### What is expected
Go through the records and show each line where the word "yellow" occurs.
___ Information shown ___
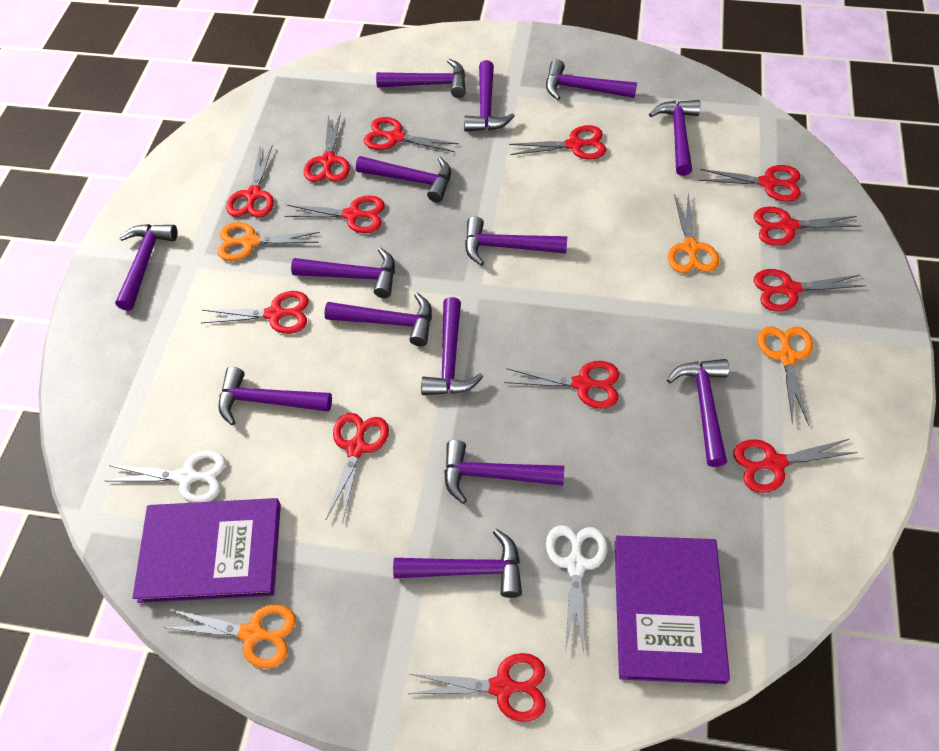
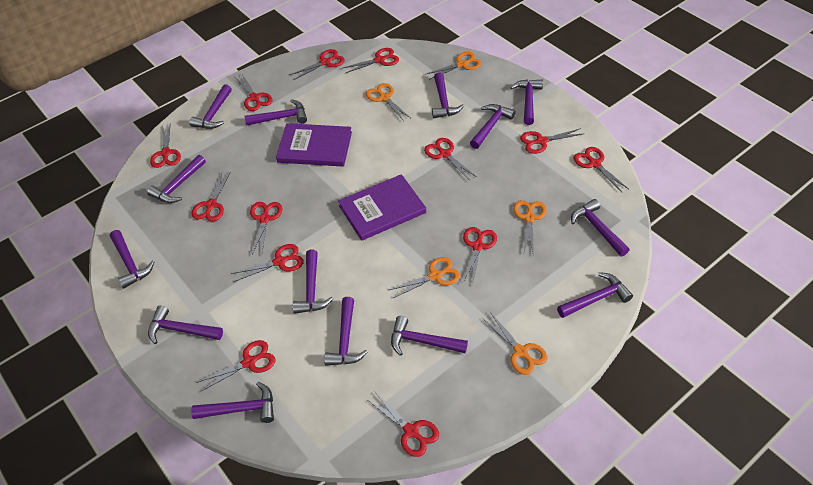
orange scissors: [163,605,296,668] [217,222,320,261] [668,193,719,273] [758,326,813,425] = 4 -> [366,83,410,121] [389,257,460,299] [425,52,482,80] [482,312,547,375] [513,200,547,255] = 5
white scissors: [106,450,226,503] [546,525,607,652] = 2 -> none = 0

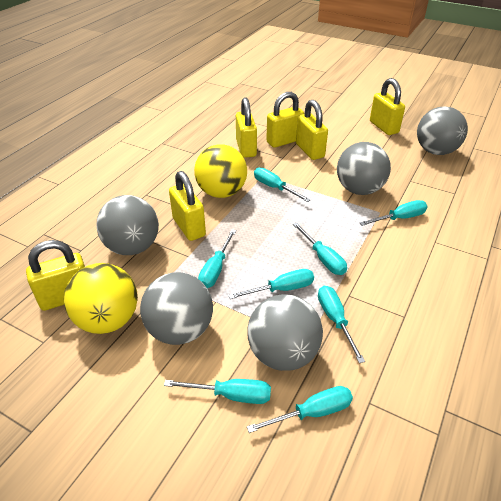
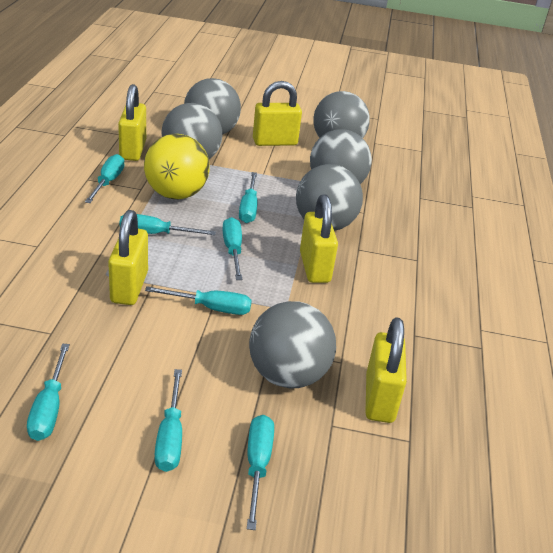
grey ball: [96,195,159,255] [140,272,213,345] [247,294,323,371] [337,142,391,195] [417,106,468,155] = 5 -> [161,103,222,159] [184,78,241,135] [249,301,336,388] [296,164,363,231] [310,129,372,184] [313,91,370,138] = 6
yellow ball: [64,263,138,334] [194,144,247,198] = 2 -> [144,134,210,199] = 1
yellow padlock: [26,240,85,311] [169,171,206,241] [236,97,257,158] [266,92,304,148] [296,100,328,160] [370,78,405,135] = 6 -> [108,210,148,305] [118,84,146,161] [253,81,302,146] [300,195,338,283] [365,317,407,423] = 5

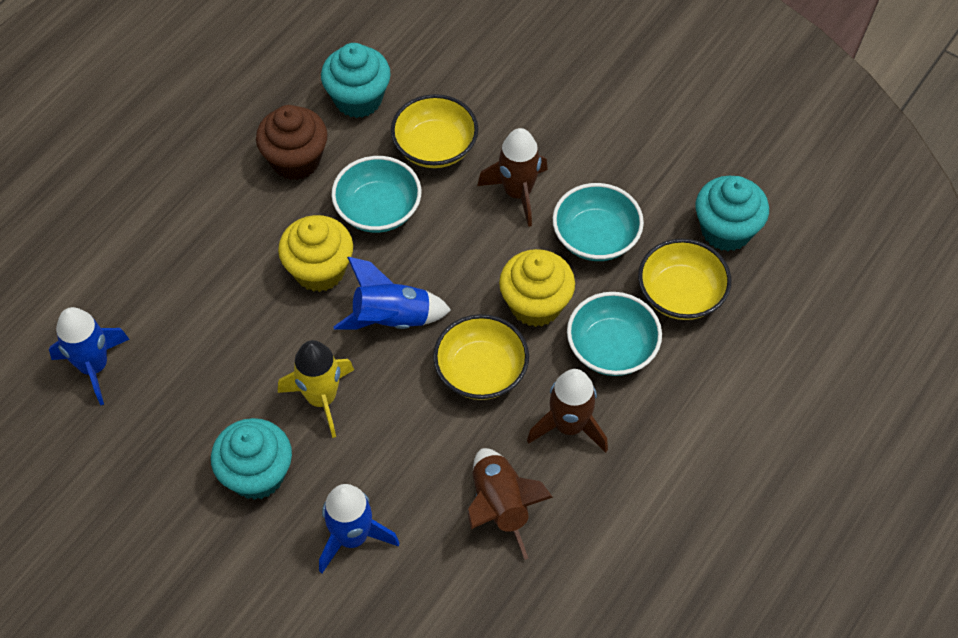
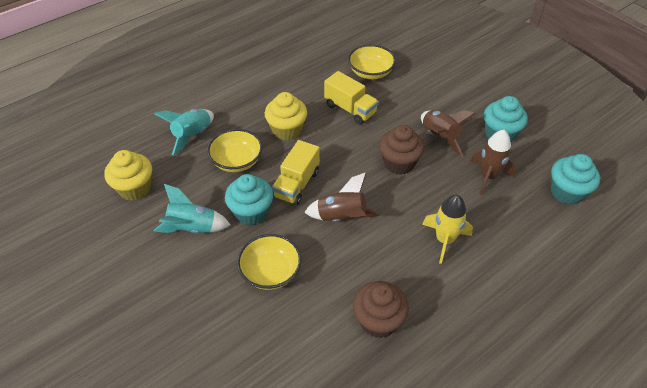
blue rocket: [49,307,130,405] [319,484,399,573] [333,257,451,330] = 3 -> none = 0
brown cupcake: [256,105,328,180] = 1 -> [353,281,409,338] [379,125,424,175] = 2
turquoise bowl: [331,156,421,233] [553,183,644,261] [567,292,662,376] = 3 -> none = 0
turquoise rocket: none = 0 -> [153,184,230,234] [154,109,214,155] = 2
yellow truck: none = 0 -> [272,140,320,205] [324,71,379,125] = 2

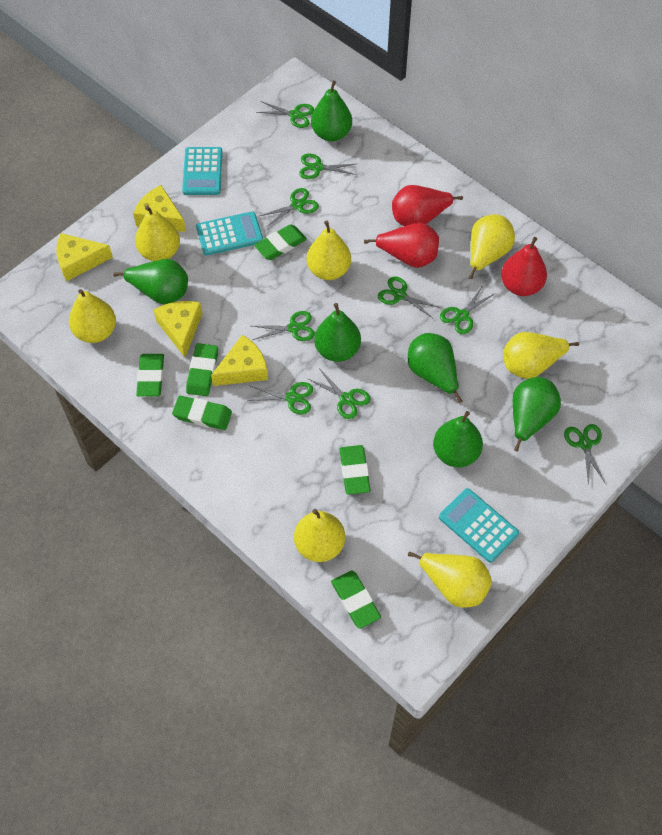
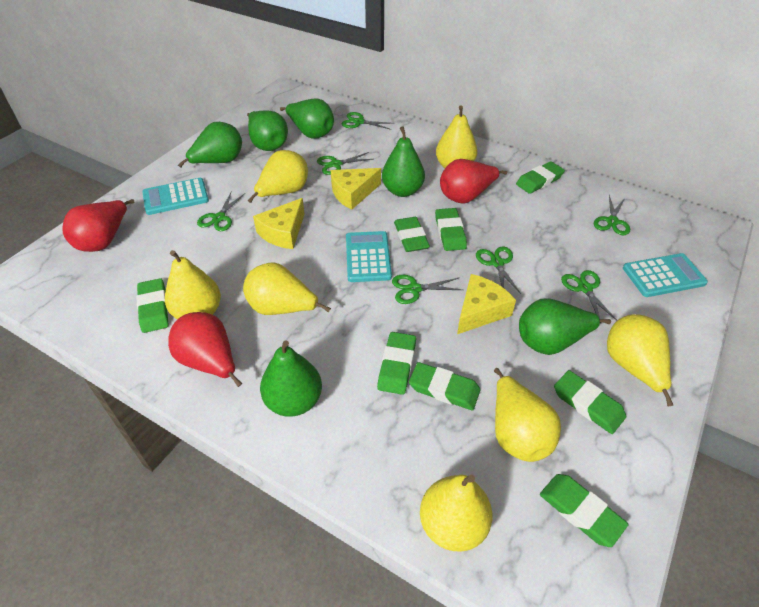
green eraser: [136,354,164,397] [172,395,232,430] [186,343,218,396] [254,224,307,260] [331,570,381,629] [339,445,370,495] = 6 -> [136,278,168,333] [377,332,416,395] [394,217,430,252] [409,362,481,410] [435,208,467,251] [516,161,565,194] [540,474,629,547] [554,370,626,434] = 8
green scissors: [247,382,313,415] [252,311,315,341] [256,101,314,128] [260,188,319,227] [299,154,357,179] [308,368,371,419] [378,276,441,318] [440,285,496,334] [564,424,606,486] = 9 -> [197,192,245,231] [317,152,373,175] [342,112,394,130] [392,275,462,304] [476,246,521,294] [561,270,617,323] [594,195,630,235] = 7
yellow cheese: [56,233,113,281] [133,185,186,232] [153,301,202,357] [211,335,268,386] = 4 -> [253,198,305,249] [331,168,381,210] [457,274,516,334] = 3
___
### Answer box
yellow ball: [64,263,138,334] [194,144,247,198] = 2 -> [144,134,210,199] = 1
yellow padlock: [26,240,85,311] [169,171,206,241] [236,97,257,158] [266,92,304,148] [296,100,328,160] [370,78,405,135] = 6 -> [108,210,148,305] [118,84,146,161] [253,81,302,146] [300,195,338,283] [365,317,407,423] = 5
yellow truck: none = 0 -> [272,140,320,205] [324,71,379,125] = 2
yellow cheese: [56,233,113,281] [133,185,186,232] [153,301,202,357] [211,335,268,386] = 4 -> [253,198,305,249] [331,168,381,210] [457,274,516,334] = 3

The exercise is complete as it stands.